◆ **Try it**
Report the number of lines in the records below that contain the word "goblet", and nothing more.

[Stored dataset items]
------------

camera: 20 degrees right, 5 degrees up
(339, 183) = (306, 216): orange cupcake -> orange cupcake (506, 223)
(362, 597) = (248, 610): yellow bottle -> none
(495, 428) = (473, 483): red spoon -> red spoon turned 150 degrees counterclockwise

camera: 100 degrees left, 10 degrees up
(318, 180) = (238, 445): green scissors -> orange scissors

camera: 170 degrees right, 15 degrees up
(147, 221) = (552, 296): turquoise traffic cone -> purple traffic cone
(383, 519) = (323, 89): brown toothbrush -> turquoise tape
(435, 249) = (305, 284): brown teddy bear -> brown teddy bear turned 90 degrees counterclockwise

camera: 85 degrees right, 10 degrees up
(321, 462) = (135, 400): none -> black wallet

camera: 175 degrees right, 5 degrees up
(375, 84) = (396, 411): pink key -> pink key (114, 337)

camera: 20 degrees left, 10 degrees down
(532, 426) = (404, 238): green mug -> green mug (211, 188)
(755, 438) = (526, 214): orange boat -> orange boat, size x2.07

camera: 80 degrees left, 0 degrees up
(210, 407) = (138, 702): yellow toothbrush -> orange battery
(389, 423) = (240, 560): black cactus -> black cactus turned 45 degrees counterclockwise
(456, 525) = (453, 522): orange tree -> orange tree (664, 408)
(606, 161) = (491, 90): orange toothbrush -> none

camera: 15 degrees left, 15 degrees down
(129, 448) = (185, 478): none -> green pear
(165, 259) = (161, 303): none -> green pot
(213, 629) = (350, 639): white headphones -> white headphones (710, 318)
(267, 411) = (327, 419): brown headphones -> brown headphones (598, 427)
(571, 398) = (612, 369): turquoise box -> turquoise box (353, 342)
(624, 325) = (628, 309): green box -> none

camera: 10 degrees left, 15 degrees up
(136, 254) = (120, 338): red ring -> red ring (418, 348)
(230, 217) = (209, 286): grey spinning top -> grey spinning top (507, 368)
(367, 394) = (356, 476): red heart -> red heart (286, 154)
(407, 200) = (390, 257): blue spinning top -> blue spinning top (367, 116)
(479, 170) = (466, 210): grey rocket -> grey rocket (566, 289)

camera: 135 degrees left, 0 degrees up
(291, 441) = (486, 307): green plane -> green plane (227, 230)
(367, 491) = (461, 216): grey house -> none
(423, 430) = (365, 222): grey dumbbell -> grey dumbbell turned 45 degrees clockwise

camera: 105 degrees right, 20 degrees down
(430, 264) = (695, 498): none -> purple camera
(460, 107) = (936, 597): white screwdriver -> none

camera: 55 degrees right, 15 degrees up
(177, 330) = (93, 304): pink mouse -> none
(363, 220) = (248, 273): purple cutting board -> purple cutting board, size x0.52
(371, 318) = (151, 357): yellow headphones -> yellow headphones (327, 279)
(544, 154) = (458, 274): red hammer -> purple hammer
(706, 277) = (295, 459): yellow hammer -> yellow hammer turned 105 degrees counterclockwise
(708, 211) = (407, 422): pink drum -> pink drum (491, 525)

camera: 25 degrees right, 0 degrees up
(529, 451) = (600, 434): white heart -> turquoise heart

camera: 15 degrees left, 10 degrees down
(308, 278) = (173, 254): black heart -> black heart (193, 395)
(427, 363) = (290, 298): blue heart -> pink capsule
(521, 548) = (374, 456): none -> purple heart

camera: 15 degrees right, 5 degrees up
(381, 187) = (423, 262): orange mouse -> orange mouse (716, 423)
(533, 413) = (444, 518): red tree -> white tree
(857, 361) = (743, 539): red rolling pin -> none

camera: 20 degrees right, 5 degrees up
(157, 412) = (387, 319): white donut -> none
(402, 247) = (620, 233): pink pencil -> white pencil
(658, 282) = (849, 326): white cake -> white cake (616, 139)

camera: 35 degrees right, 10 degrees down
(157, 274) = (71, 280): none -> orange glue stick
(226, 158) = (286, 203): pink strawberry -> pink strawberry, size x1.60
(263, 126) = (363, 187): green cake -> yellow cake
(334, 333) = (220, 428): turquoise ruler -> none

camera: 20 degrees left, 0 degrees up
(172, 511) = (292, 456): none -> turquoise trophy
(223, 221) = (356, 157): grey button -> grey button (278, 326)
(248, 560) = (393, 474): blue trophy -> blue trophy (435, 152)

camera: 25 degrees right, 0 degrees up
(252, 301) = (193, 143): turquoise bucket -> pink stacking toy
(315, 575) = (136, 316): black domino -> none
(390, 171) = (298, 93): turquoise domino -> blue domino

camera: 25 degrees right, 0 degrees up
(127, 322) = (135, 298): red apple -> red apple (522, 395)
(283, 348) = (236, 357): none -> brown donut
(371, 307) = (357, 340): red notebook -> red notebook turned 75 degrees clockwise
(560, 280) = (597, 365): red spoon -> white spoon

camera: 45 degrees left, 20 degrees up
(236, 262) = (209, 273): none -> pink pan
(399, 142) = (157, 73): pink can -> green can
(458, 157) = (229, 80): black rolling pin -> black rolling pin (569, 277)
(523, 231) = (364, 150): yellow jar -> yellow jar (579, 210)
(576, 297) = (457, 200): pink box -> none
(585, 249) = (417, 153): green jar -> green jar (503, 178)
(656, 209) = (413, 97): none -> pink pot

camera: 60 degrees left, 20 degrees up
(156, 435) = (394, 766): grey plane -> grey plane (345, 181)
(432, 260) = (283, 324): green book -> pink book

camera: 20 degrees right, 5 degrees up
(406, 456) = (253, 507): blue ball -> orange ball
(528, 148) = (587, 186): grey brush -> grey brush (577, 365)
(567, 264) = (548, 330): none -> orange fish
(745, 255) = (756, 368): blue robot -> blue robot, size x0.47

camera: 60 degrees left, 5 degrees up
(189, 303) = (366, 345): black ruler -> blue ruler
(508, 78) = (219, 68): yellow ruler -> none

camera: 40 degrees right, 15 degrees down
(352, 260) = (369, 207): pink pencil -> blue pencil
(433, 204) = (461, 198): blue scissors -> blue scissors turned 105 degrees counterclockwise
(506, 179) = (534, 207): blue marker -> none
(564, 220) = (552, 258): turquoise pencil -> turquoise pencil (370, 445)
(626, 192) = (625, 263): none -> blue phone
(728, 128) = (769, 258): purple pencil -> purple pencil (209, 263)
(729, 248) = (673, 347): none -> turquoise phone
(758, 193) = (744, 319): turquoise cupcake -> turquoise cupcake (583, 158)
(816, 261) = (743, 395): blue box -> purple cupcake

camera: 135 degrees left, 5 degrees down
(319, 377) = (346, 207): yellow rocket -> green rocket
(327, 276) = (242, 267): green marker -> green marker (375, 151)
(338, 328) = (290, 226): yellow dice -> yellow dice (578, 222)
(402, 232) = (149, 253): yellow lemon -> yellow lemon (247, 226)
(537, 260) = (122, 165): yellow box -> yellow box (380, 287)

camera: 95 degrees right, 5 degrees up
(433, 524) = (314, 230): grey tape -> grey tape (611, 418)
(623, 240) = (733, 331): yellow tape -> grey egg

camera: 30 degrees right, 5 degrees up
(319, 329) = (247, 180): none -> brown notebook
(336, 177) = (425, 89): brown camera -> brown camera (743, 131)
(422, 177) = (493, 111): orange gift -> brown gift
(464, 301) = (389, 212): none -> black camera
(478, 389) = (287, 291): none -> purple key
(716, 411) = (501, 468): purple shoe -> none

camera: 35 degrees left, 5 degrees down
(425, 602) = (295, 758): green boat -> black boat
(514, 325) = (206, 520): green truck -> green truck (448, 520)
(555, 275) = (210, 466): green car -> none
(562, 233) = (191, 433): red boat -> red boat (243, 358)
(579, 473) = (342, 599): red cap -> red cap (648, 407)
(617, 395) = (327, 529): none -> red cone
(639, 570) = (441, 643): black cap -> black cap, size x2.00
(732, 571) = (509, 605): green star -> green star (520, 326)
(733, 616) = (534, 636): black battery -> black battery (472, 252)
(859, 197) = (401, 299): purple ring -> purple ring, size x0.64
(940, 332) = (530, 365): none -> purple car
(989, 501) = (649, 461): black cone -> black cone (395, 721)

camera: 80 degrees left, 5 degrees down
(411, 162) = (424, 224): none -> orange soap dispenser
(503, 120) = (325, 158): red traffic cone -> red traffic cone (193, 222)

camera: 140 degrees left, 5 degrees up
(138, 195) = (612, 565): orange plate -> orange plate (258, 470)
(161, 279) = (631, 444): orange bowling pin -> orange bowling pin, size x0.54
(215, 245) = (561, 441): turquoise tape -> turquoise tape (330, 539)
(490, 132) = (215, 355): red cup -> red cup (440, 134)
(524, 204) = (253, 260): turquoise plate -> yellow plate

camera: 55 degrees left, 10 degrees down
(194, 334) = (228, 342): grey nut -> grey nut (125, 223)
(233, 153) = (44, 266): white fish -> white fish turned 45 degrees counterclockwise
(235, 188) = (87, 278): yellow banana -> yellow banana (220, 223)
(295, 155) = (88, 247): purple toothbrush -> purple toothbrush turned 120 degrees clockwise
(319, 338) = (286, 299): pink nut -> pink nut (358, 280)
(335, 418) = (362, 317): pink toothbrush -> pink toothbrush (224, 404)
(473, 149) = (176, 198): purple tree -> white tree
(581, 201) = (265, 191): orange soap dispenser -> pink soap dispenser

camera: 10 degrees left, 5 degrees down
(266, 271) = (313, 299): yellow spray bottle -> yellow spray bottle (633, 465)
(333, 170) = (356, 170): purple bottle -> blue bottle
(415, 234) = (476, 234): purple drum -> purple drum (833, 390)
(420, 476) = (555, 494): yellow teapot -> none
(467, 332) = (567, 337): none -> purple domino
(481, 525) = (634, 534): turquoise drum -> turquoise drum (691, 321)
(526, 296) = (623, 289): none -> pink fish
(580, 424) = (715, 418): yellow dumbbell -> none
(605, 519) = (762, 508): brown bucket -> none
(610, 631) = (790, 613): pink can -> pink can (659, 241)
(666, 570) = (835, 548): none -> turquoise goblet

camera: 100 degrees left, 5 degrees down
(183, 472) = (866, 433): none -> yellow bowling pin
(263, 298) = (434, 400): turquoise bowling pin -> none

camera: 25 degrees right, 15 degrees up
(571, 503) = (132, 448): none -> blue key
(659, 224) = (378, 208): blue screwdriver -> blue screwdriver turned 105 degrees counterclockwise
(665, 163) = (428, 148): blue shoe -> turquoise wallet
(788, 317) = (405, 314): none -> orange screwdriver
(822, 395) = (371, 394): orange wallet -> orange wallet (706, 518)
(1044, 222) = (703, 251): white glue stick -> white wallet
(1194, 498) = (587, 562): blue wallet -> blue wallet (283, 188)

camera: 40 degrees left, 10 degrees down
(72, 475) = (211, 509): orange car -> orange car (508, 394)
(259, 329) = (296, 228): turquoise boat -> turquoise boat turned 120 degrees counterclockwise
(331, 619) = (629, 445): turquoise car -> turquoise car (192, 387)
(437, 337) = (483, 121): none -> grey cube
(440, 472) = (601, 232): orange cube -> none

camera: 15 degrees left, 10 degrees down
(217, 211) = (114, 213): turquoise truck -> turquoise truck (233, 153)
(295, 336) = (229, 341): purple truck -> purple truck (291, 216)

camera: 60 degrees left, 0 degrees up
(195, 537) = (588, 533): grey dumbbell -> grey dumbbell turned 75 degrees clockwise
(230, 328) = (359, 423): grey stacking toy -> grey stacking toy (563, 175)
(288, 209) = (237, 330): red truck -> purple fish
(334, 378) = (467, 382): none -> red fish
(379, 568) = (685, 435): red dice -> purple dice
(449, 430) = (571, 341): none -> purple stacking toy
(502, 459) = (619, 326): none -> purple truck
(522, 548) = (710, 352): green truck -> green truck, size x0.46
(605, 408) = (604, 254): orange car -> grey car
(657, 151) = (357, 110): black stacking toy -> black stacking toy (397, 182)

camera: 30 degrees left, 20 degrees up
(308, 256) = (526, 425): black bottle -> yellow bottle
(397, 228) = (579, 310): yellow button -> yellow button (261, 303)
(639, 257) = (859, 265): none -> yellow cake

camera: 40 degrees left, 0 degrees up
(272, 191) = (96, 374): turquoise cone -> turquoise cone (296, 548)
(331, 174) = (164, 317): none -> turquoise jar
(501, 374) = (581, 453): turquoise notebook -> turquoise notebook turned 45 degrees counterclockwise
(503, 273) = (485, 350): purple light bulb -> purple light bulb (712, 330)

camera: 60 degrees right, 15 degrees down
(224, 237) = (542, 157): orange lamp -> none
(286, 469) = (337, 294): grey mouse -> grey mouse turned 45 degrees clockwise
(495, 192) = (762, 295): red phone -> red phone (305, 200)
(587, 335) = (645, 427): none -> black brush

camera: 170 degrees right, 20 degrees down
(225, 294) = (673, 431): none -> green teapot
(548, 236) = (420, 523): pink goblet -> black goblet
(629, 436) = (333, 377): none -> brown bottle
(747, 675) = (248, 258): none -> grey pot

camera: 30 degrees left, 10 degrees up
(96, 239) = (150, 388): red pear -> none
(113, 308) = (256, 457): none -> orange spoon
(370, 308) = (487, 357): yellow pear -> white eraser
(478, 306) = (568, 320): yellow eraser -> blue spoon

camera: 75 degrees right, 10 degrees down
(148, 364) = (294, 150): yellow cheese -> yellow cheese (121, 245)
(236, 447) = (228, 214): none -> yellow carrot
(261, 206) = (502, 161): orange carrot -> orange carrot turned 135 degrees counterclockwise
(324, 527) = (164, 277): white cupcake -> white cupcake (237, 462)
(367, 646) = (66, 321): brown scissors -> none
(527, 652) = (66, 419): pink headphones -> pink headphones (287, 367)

------------

◆ **Exercise output**
2